START Dataset

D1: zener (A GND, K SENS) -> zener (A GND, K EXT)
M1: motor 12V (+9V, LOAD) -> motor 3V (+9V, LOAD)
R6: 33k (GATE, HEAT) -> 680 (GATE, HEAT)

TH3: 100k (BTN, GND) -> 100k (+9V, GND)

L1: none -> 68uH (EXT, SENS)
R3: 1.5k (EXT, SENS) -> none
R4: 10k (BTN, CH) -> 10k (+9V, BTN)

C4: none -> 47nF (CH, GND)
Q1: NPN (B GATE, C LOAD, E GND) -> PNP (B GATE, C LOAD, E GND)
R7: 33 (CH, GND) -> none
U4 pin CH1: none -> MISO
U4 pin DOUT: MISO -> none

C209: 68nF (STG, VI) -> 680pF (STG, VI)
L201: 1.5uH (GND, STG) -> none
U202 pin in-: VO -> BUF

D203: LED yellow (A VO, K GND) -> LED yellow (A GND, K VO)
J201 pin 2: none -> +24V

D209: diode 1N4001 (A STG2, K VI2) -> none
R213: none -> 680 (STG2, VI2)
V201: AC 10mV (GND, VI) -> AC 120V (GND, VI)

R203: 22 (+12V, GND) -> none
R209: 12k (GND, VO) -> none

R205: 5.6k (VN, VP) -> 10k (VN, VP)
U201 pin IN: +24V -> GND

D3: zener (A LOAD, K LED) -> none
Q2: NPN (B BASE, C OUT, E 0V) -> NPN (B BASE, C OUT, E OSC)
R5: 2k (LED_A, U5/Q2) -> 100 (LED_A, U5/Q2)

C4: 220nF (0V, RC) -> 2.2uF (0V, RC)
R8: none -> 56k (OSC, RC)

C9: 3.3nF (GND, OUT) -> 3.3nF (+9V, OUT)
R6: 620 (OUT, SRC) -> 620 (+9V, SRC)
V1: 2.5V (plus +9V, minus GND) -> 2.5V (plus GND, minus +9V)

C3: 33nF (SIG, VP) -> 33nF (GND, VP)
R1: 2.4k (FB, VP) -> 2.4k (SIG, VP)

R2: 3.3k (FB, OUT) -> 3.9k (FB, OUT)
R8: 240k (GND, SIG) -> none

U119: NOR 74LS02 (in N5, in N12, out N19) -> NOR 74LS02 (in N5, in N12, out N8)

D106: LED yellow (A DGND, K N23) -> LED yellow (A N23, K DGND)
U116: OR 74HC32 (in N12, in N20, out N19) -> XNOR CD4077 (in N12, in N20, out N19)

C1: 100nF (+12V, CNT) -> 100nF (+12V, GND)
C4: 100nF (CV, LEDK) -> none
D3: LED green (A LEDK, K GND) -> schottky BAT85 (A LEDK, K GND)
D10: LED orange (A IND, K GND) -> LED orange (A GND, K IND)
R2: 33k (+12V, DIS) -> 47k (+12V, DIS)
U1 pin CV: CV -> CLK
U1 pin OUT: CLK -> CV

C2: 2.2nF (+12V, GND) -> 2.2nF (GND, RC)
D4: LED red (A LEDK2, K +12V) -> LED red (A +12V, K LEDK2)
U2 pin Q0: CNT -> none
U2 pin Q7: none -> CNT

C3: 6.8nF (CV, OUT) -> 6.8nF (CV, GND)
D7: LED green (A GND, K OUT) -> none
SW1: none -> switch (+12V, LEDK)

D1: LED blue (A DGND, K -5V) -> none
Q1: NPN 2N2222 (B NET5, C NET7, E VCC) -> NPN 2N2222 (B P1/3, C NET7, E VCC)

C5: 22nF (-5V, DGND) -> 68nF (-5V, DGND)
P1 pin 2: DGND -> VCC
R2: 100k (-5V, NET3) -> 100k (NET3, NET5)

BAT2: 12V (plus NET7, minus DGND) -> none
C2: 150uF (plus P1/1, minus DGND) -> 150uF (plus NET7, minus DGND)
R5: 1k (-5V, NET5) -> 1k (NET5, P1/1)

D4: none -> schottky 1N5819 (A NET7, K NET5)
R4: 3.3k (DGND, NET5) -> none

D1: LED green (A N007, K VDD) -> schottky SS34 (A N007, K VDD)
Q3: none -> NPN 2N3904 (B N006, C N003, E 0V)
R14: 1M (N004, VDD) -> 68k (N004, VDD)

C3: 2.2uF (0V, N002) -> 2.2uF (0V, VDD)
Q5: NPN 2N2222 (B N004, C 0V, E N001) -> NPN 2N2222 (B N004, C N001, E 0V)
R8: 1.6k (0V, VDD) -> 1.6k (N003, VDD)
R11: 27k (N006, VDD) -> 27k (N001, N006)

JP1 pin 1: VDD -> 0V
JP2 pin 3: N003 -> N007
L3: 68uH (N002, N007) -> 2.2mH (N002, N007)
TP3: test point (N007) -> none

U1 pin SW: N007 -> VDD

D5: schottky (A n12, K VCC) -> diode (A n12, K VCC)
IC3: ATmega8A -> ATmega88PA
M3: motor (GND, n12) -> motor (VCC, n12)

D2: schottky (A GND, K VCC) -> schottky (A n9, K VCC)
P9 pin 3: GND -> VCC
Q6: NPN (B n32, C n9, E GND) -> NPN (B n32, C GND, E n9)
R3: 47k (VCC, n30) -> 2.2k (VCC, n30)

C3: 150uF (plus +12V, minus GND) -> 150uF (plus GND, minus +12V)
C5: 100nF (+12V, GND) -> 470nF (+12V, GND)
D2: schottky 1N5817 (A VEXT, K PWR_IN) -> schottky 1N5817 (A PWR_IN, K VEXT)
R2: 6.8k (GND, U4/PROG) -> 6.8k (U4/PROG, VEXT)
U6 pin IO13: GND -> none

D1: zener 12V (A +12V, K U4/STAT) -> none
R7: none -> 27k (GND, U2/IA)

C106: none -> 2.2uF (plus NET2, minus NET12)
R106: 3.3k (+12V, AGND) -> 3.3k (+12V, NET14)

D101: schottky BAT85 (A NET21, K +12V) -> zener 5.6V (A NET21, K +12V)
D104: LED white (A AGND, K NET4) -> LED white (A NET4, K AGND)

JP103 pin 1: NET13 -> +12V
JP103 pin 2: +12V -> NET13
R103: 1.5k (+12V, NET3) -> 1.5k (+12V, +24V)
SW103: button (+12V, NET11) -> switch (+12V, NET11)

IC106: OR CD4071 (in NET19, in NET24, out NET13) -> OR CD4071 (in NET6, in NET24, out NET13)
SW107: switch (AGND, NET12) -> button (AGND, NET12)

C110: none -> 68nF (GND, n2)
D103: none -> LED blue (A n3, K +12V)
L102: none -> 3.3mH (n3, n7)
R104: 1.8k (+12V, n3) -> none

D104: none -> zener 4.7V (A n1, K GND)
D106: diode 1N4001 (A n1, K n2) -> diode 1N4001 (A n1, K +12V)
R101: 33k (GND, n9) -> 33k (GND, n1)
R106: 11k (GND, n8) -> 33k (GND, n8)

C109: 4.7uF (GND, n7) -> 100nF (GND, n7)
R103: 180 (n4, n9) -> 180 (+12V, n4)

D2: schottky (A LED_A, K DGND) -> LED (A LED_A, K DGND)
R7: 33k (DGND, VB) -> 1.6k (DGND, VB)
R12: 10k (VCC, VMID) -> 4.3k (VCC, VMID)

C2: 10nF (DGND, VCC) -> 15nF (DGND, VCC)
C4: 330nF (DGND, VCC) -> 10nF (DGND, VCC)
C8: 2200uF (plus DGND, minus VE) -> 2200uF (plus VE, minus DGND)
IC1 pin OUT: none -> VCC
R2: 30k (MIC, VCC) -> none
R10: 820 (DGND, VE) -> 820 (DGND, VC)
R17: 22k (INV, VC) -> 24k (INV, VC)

END Dataset

Task prompt
From the "R103: 180 (n4, n9) -> 180 (+12V, n4)" line to the close of the listing, restate each line word for word.

Expected answer
R103: 180 (n4, n9) -> 180 (+12V, n4)

D2: schottky (A LED_A, K DGND) -> LED (A LED_A, K DGND)
R7: 33k (DGND, VB) -> 1.6k (DGND, VB)
R12: 10k (VCC, VMID) -> 4.3k (VCC, VMID)

C2: 10nF (DGND, VCC) -> 15nF (DGND, VCC)
C4: 330nF (DGND, VCC) -> 10nF (DGND, VCC)
C8: 2200uF (plus DGND, minus VE) -> 2200uF (plus VE, minus DGND)
IC1 pin OUT: none -> VCC
R2: 30k (MIC, VCC) -> none
R10: 820 (DGND, VE) -> 820 (DGND, VC)
R17: 22k (INV, VC) -> 24k (INV, VC)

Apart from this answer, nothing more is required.